Instructions to follow: Please copy exactly the part of the records below that opens with the line containing "none -> grey 1x1 brick [208,304,233,329]" and closes with the line containing "none -> tan 1x2 brick [338,278,389,303]", leaving out any pictures.

Provided information:
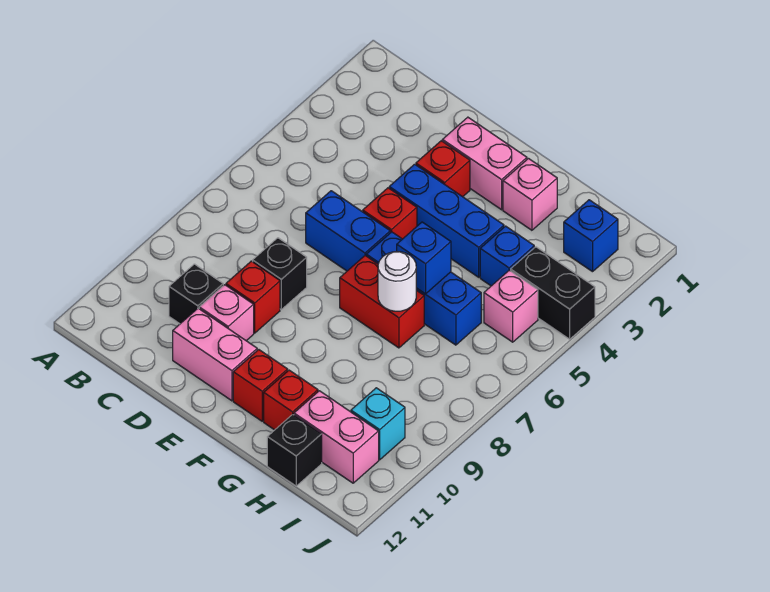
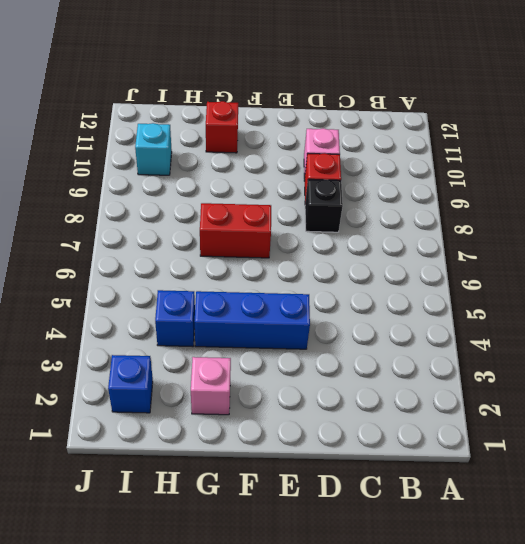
none -> black 1x1 brick [169,264,223,324]
none -> blue 1x2 brick [306,191,390,271]
none -> pink 1x2 brick [173,308,257,401]

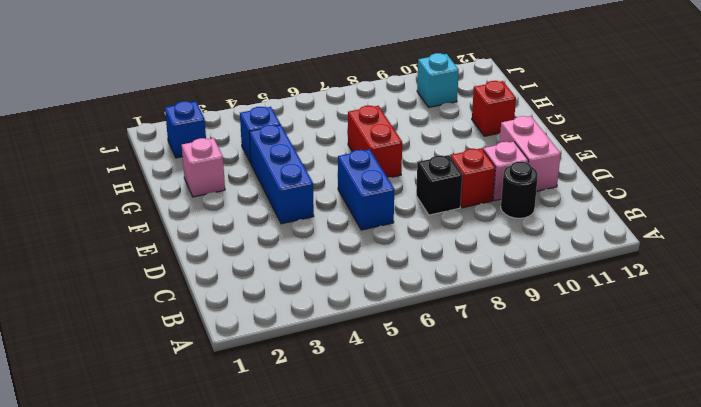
black 1x1 round brick [501,161,538,218] -> black 1x1 brick [169,264,223,324]
none -> pink 1x2 brick [442,117,527,210]
none -> red 1x1 brick [416,141,470,197]
none -> red 1x1 brick [363,188,417,239]

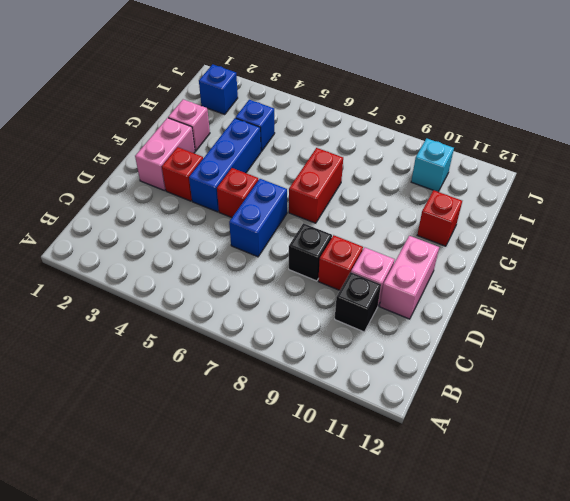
none -> blue 1x3 brick [366,232,481,345]
none -> red 1x1 brick [233,350,288,421]
none -> pink 1x2 brick [294,391,379,483]

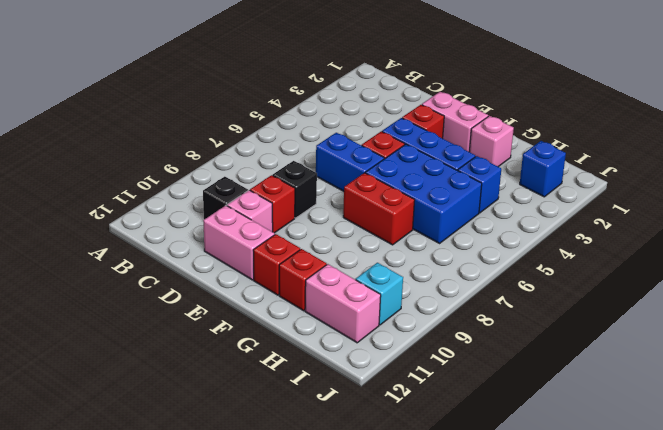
blue 2x3 brick [366,144,482,243] -> blue 1x3 brick [366,232,481,345]
none -> black 1x1 brick [267,414,322,486]
none -> black 1x2 brick [511,247,595,339]
none -> pink 1x1 brick [484,270,538,342]

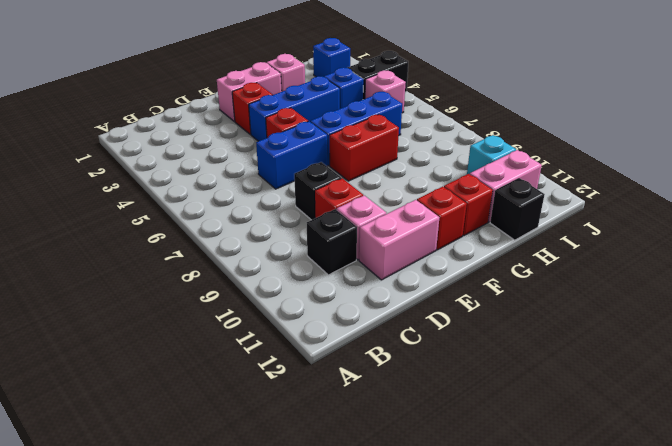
none -> blue 1x1 brick [397,222,451,294]
none -> white 1x1 round brick [378,252,416,311]

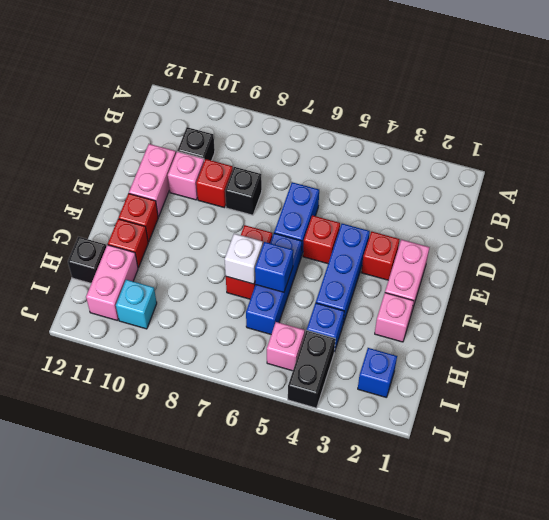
white 1x1 brick [225,234,263,284] -> white 1x1 round brick [378,252,416,311]

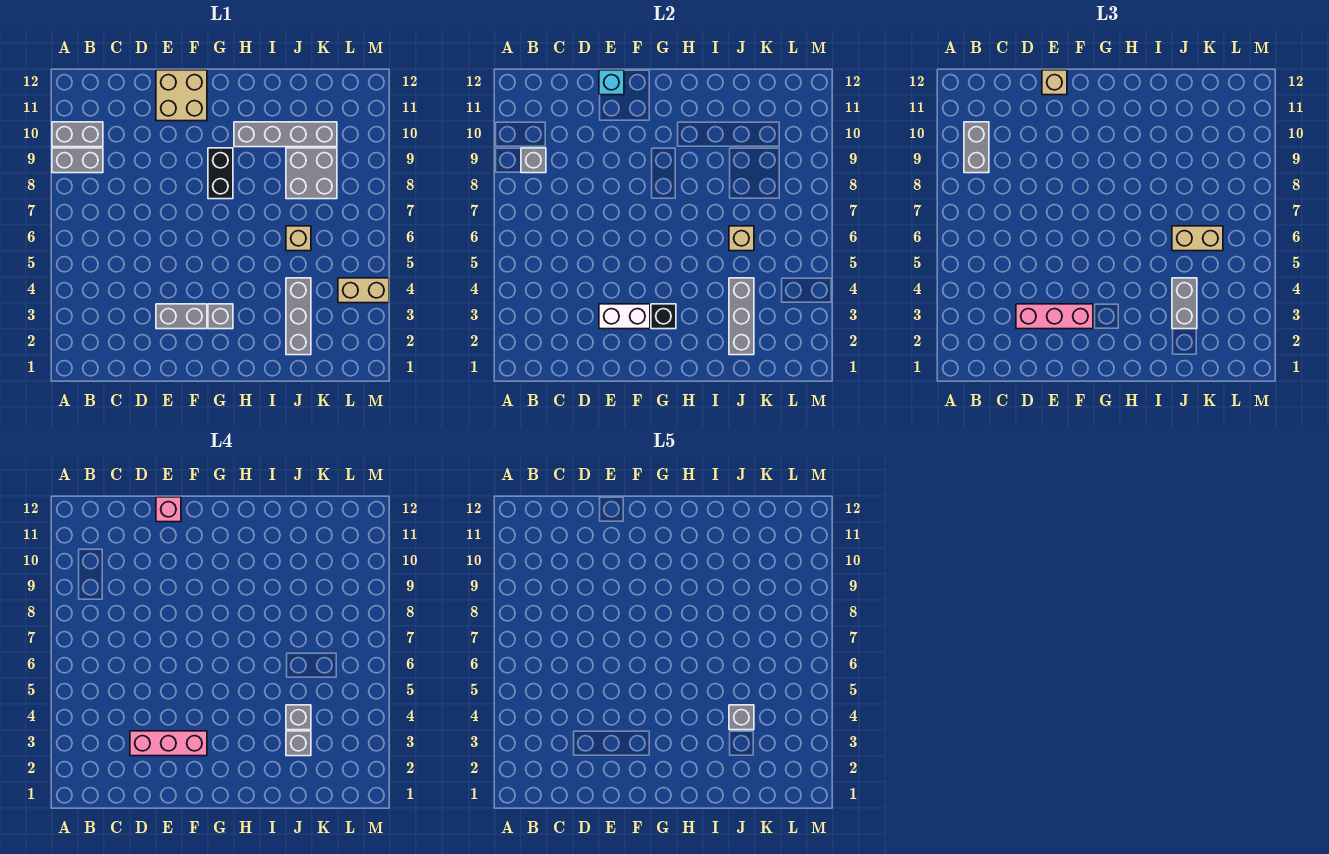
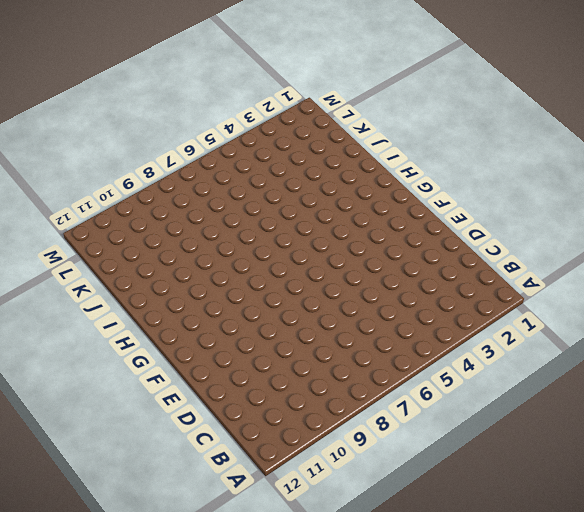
none -> grey 1x2 brick [52,148,103,173]
none -> grey 1x2 brick [52,122,103,147]
none -> grey 1x2 brick [156,304,207,329]

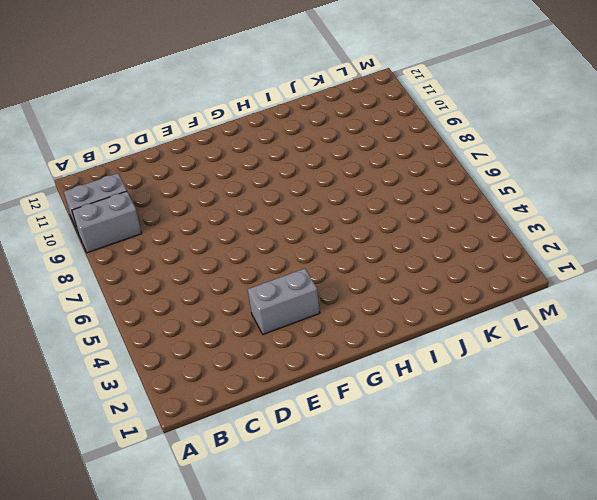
none -> tan 2x2 brick [156,70,207,121]
none -> grey 1x1 brick [208,304,233,329]
none -> black 1x2 brick [208,148,233,199]

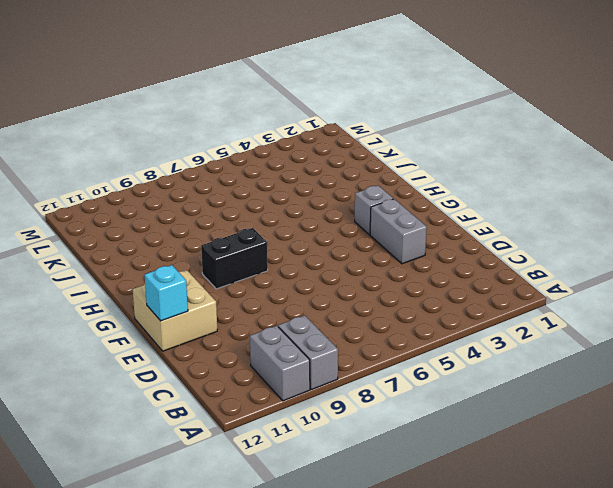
none -> grey 1x4 brick [234,122,337,147]
none -> grey 1x3 brick [286,278,311,355]
none -> tan 1x1 brick [286,226,311,251]

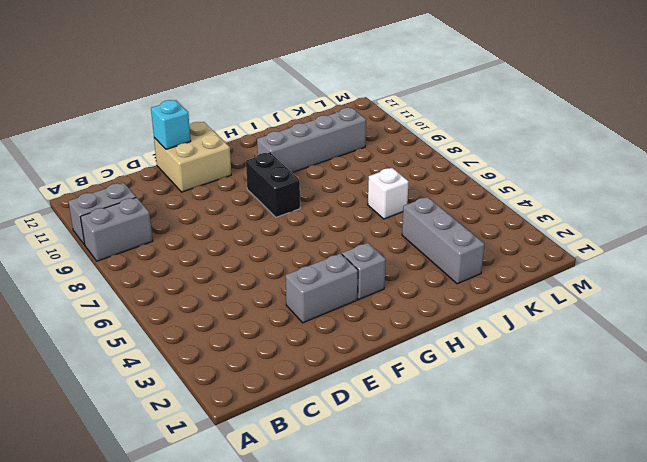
white 1x1 brick [368,168,409,219] -> tan 1x1 brick [286,226,311,251]
none -> grey 2x2 brick [286,148,337,199]
none -> tan 1x2 brick [338,278,389,303]
none -> grey 1x1 brick [521,148,546,173]

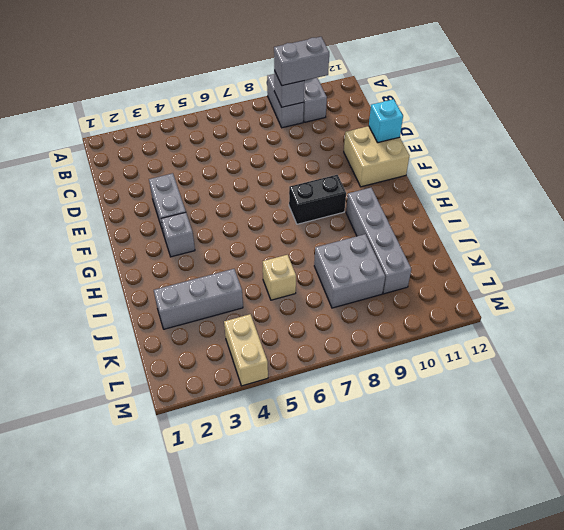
none -> white 1x2 brick [599,304,650,329]
none -> black 1x1 brick [651,304,676,329]
none -> grey 1x3 brick [729,278,754,355]

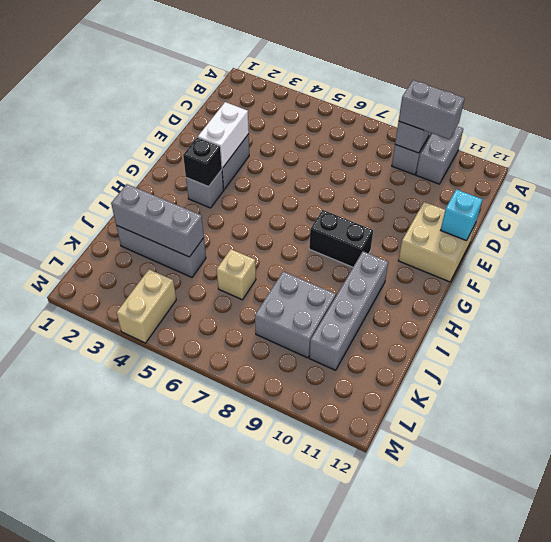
none -> tan 1x1 brick [729,226,754,251]
none -> pink 1x3 brick [1016,304,1093,329]
none -> tan 1x1 brick [1042,70,1067,95]

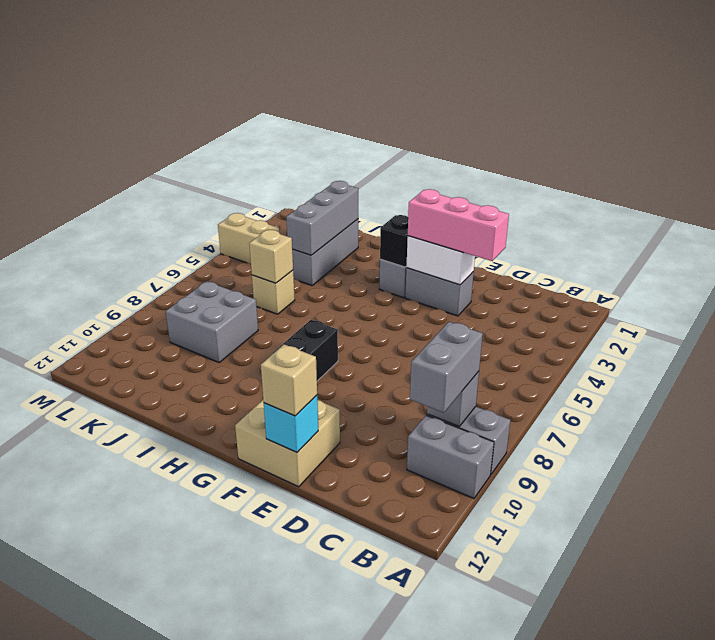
none -> grey 1x4 brick [234,122,337,147]
none -> grey 1x2 brick [1172,278,1197,329]
none -> tan 1x2 brick [1172,226,1223,251]

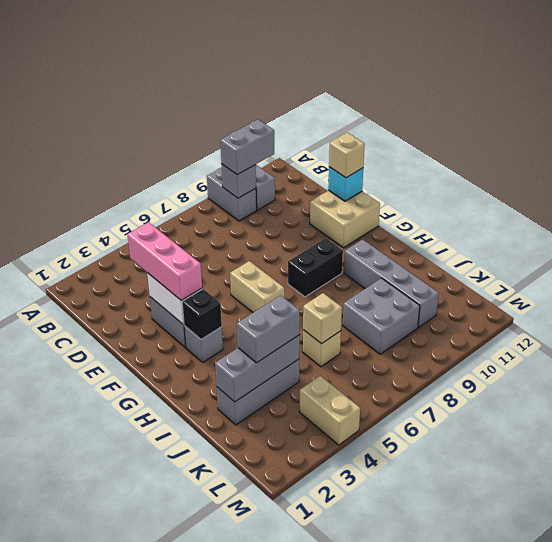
tan 1x2 brick [230,261,284,312] -> tan 1x2 brick moved to [1172,226,1223,251]
none -> pink 1x3 brick [130,731,207,756]
none -> pink 1x1 brick [156,497,181,522]
none -> grey 1x1 brick [286,731,311,756]

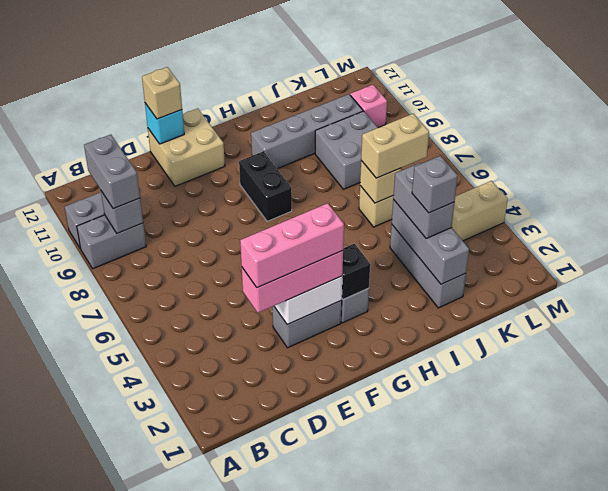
pink 1x1 brick [350,85,387,128] -> pink 1x1 brick moved to [156,497,181,522]
none -> grey 1x1 brick [286,705,311,730]
none -> grey 1x1 brick [729,705,754,730]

Problem solution:
none -> grey 1x1 brick [208,304,233,329]
none -> black 1x2 brick [208,148,233,199]

none -> grey 1x4 brick [234,122,337,147]
none -> grey 1x3 brick [286,278,311,355]
none -> tan 1x1 brick [286,226,311,251]

white 1x1 brick [368,168,409,219] -> tan 1x1 brick [286,226,311,251]
none -> grey 2x2 brick [286,148,337,199]
none -> tan 1x2 brick [338,278,389,303]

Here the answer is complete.